[Opening AVAILABLE DATA section]

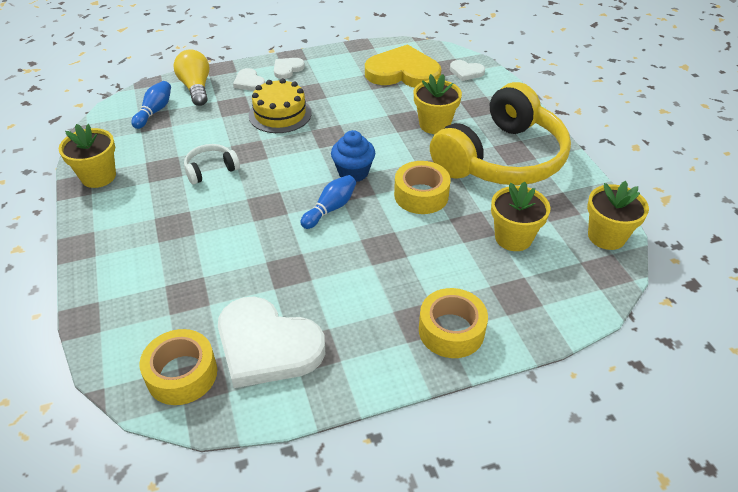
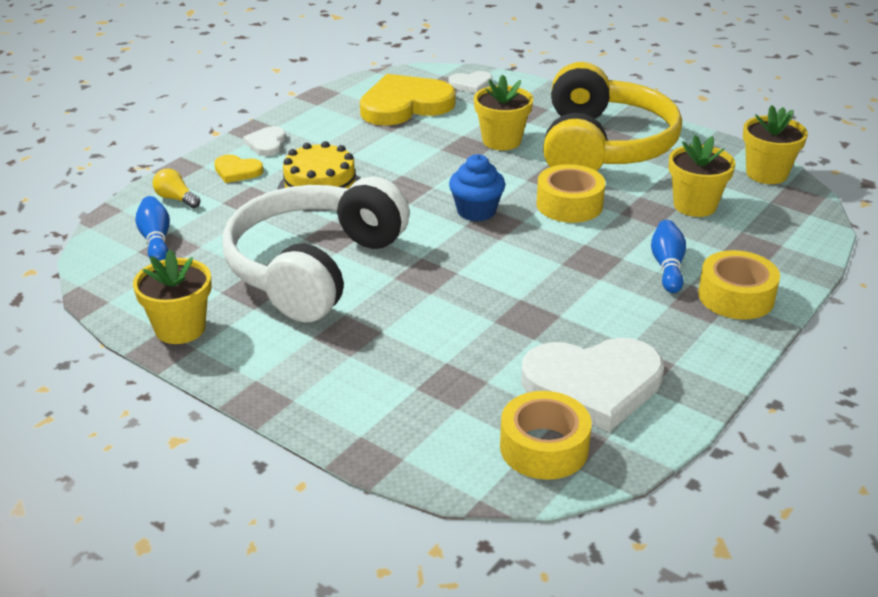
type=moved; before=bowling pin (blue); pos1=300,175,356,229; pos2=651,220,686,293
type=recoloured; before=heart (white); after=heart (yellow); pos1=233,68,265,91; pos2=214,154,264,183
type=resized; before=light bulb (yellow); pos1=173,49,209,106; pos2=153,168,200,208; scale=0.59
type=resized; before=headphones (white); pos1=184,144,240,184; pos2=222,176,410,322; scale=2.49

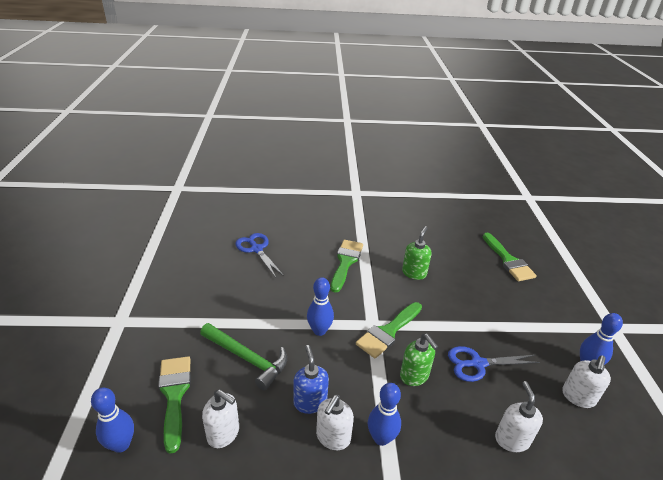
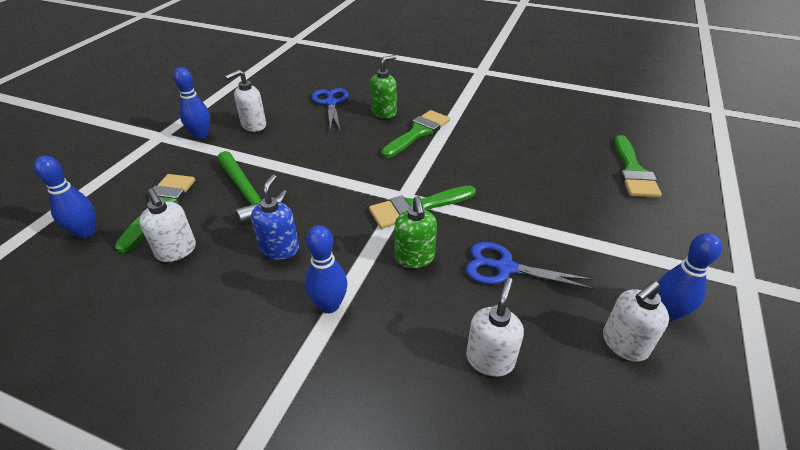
type=moved; before=bowling pin (blue); pos1=307,277,334,336; pos2=173,67,210,139
type=moved; before=soap dispenser (white); pos1=316,395,354,450; pos2=225,70,266,132
type=moved; before=soap dispenser (green); pos1=402,226,432,280; pos2=370,55,397,118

[Closing AVAILABLE DATA section]

GOAL OF THE EXERCISE
Transcribe the material above in full. No picture is to be copied.

SOLUTION TO THIS PROBLEM
type=moved; before=bowling pin (blue); pos1=300,175,356,229; pos2=651,220,686,293
type=recoloured; before=heart (white); after=heart (yellow); pos1=233,68,265,91; pos2=214,154,264,183
type=resized; before=light bulb (yellow); pos1=173,49,209,106; pos2=153,168,200,208; scale=0.59
type=resized; before=headphones (white); pos1=184,144,240,184; pos2=222,176,410,322; scale=2.49

type=moved; before=bowling pin (blue); pos1=307,277,334,336; pos2=173,67,210,139
type=moved; before=soap dispenser (white); pos1=316,395,354,450; pos2=225,70,266,132
type=moved; before=soap dispenser (green); pos1=402,226,432,280; pos2=370,55,397,118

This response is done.